#### Problem to solve:
Write the listing out once more, identical to the original but without pictures.

#### The data:
· · · · ·
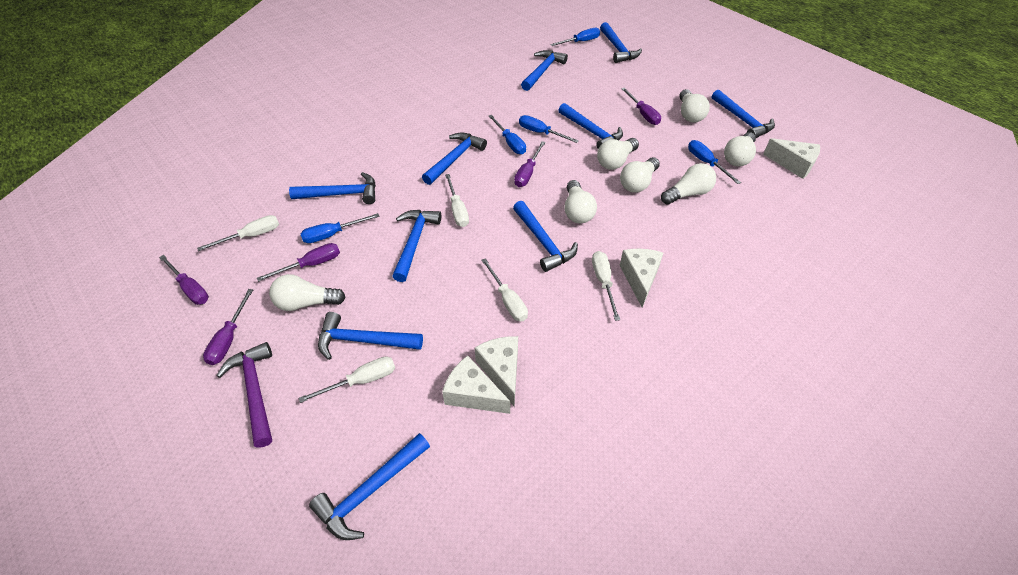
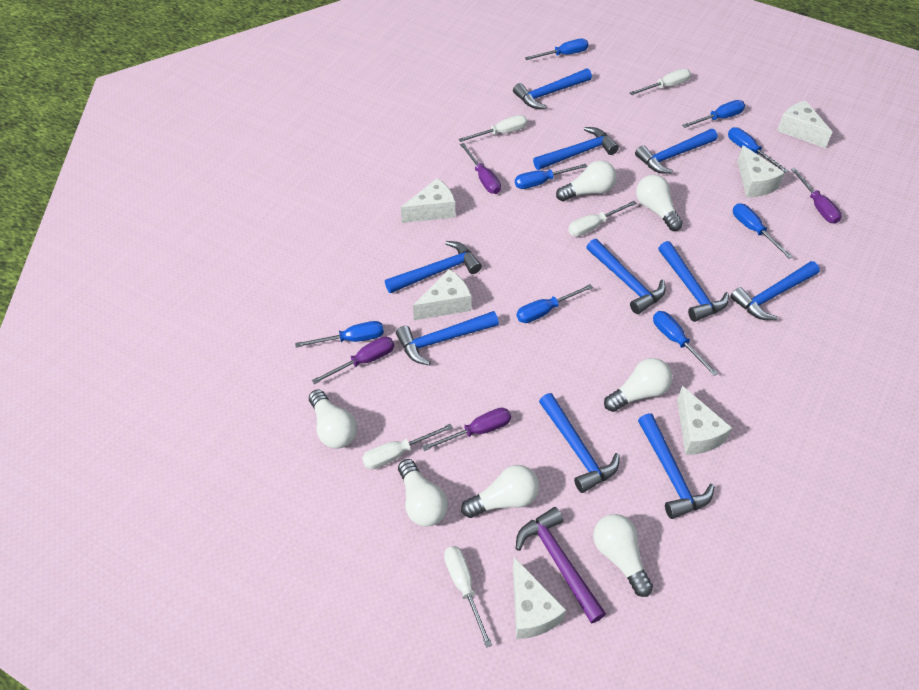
blue screwdriver: 5 -> 8
purple screwdriver: 5 -> 4
white cheese: 4 -> 6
· · · · ·
#### Your response:
blue screwdriver: 5 -> 8
purple screwdriver: 5 -> 4
white cheese: 4 -> 6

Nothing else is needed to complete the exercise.